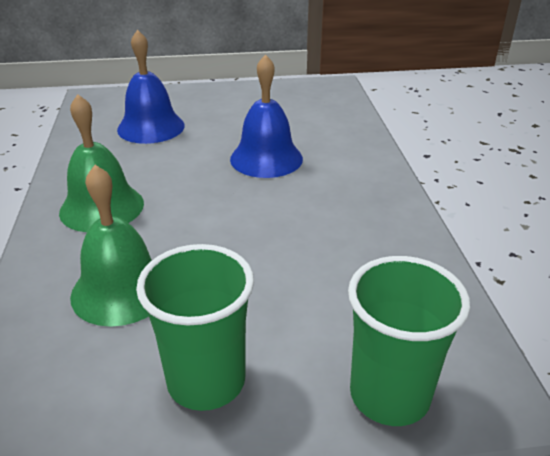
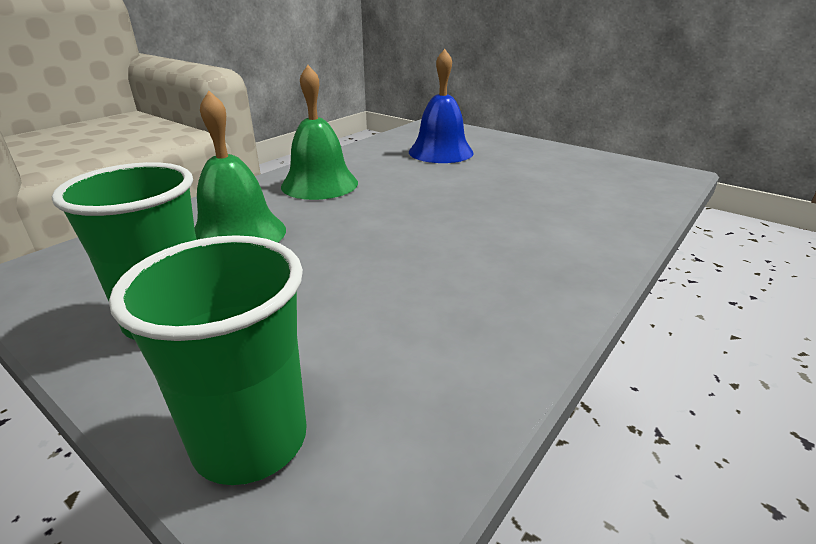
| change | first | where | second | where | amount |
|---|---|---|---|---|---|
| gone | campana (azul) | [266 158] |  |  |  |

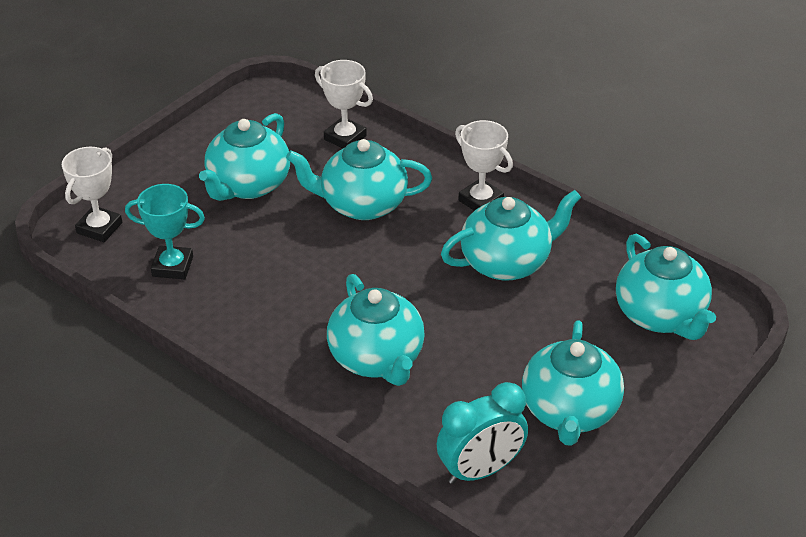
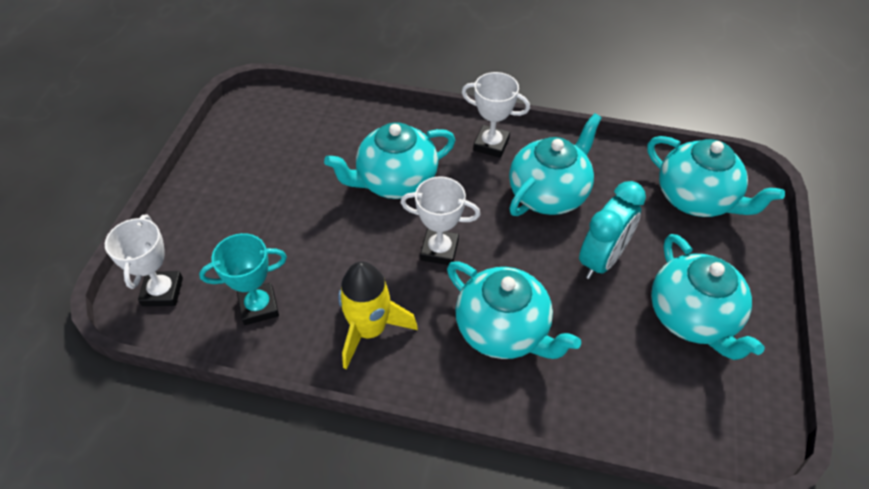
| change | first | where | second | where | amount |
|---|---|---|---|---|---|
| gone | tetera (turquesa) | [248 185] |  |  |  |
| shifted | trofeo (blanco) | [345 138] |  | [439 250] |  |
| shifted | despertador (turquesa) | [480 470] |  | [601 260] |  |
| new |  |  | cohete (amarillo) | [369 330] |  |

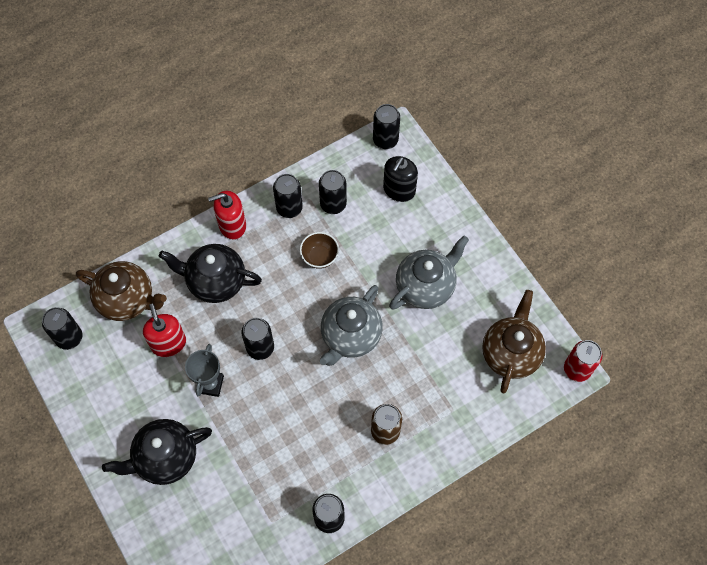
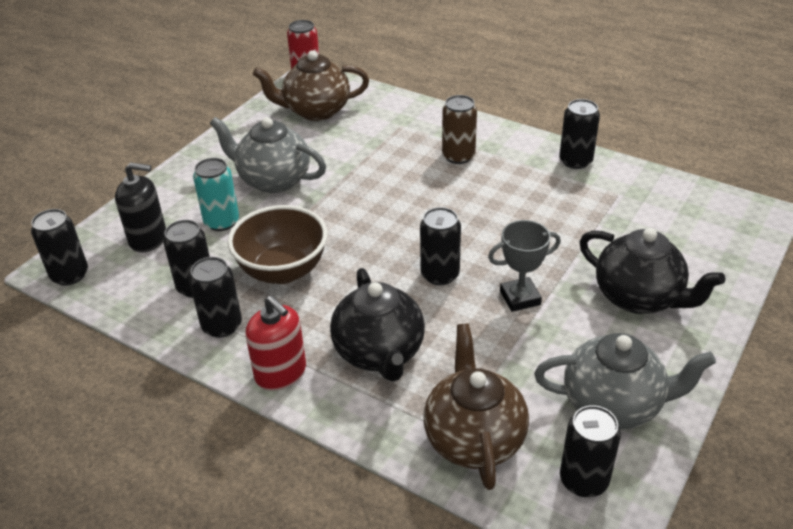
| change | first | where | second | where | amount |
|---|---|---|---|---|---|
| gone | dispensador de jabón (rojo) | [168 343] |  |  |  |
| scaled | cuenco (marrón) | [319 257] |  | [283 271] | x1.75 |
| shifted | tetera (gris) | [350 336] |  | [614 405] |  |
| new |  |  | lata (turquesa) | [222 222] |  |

================================

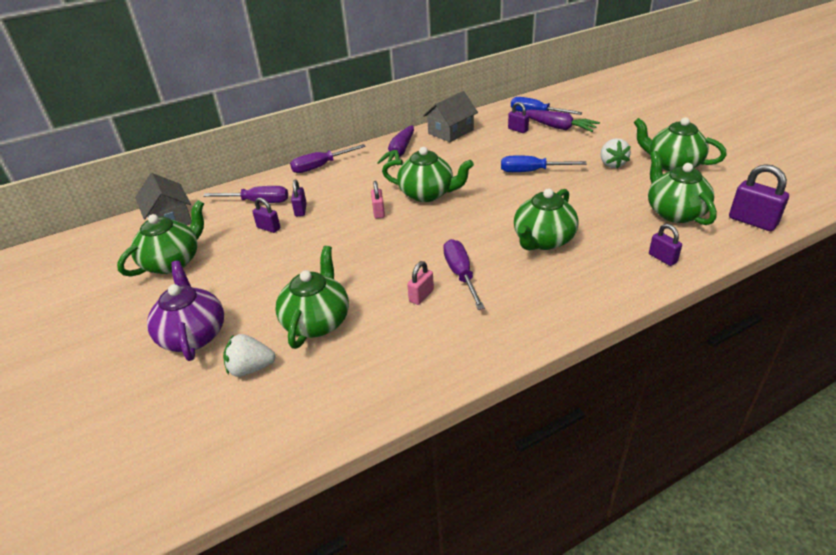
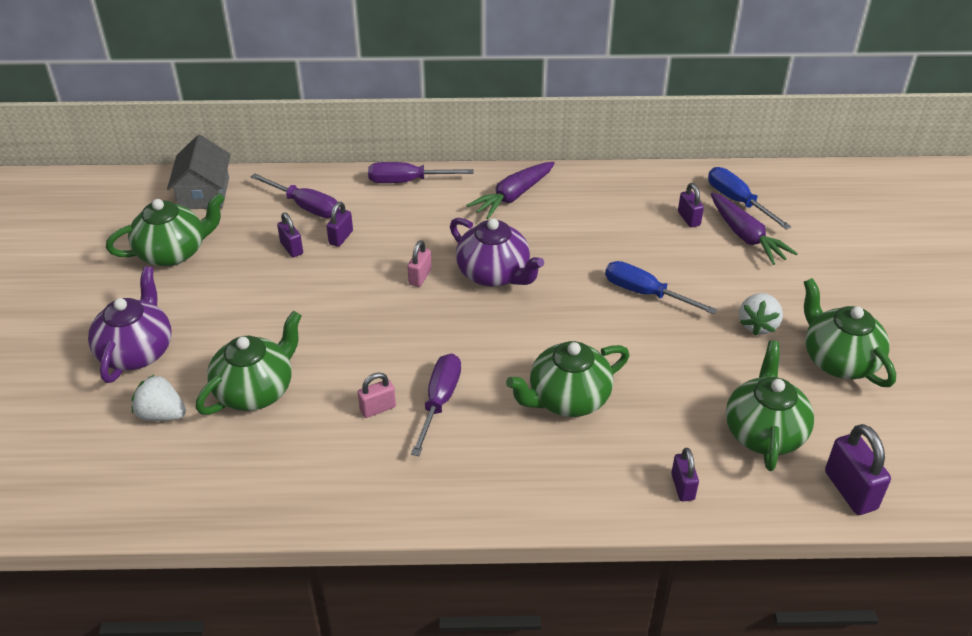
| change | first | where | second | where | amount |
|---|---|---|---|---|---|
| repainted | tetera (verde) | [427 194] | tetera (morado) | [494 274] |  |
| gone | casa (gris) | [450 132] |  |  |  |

================================

**Problem to work on**
Copy out each line of the entries that holds "gris".

**Task answer**
| shifted | tetera (gris) | [350 336] |  | [614 405] |  |
| gone | casa (gris) | [450 132] |  |  |  |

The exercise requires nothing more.